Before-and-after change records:
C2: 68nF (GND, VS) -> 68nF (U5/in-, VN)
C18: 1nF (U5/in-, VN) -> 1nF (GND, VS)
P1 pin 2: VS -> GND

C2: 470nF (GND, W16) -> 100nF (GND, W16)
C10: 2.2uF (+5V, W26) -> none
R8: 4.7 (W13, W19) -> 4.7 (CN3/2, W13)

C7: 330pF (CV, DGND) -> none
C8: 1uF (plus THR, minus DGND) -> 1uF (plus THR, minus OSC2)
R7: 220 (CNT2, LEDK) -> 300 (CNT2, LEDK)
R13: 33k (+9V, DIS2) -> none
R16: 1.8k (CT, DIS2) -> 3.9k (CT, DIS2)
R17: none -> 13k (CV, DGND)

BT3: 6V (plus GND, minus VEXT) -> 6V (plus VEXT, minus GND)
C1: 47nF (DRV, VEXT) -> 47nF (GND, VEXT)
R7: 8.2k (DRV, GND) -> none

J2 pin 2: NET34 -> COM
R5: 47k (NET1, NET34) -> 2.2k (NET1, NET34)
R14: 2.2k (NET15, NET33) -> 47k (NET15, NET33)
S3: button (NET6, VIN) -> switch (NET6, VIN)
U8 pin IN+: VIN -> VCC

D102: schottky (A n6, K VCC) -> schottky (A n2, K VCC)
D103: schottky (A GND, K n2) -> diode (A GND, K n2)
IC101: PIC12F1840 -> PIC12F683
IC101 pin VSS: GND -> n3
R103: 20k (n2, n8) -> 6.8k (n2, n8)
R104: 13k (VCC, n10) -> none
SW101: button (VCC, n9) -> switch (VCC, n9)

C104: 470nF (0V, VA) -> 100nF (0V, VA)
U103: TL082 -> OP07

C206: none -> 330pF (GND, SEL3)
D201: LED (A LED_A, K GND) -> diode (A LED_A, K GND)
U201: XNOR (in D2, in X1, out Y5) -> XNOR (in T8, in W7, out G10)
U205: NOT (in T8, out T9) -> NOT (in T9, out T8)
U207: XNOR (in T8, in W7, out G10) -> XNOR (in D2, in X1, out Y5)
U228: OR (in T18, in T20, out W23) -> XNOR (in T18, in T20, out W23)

Prompt:
Nothing in the records should change when you repeat them all.

Completed task:
C2: 68nF (GND, VS) -> 68nF (U5/in-, VN)
C18: 1nF (U5/in-, VN) -> 1nF (GND, VS)
P1 pin 2: VS -> GND

C2: 470nF (GND, W16) -> 100nF (GND, W16)
C10: 2.2uF (+5V, W26) -> none
R8: 4.7 (W13, W19) -> 4.7 (CN3/2, W13)

C7: 330pF (CV, DGND) -> none
C8: 1uF (plus THR, minus DGND) -> 1uF (plus THR, minus OSC2)
R7: 220 (CNT2, LEDK) -> 300 (CNT2, LEDK)
R13: 33k (+9V, DIS2) -> none
R16: 1.8k (CT, DIS2) -> 3.9k (CT, DIS2)
R17: none -> 13k (CV, DGND)

BT3: 6V (plus GND, minus VEXT) -> 6V (plus VEXT, minus GND)
C1: 47nF (DRV, VEXT) -> 47nF (GND, VEXT)
R7: 8.2k (DRV, GND) -> none

J2 pin 2: NET34 -> COM
R5: 47k (NET1, NET34) -> 2.2k (NET1, NET34)
R14: 2.2k (NET15, NET33) -> 47k (NET15, NET33)
S3: button (NET6, VIN) -> switch (NET6, VIN)
U8 pin IN+: VIN -> VCC

D102: schottky (A n6, K VCC) -> schottky (A n2, K VCC)
D103: schottky (A GND, K n2) -> diode (A GND, K n2)
IC101: PIC12F1840 -> PIC12F683
IC101 pin VSS: GND -> n3
R103: 20k (n2, n8) -> 6.8k (n2, n8)
R104: 13k (VCC, n10) -> none
SW101: button (VCC, n9) -> switch (VCC, n9)

C104: 470nF (0V, VA) -> 100nF (0V, VA)
U103: TL082 -> OP07

C206: none -> 330pF (GND, SEL3)
D201: LED (A LED_A, K GND) -> diode (A LED_A, K GND)
U201: XNOR (in D2, in X1, out Y5) -> XNOR (in T8, in W7, out G10)
U205: NOT (in T8, out T9) -> NOT (in T9, out T8)
U207: XNOR (in T8, in W7, out G10) -> XNOR (in D2, in X1, out Y5)
U228: OR (in T18, in T20, out W23) -> XNOR (in T18, in T20, out W23)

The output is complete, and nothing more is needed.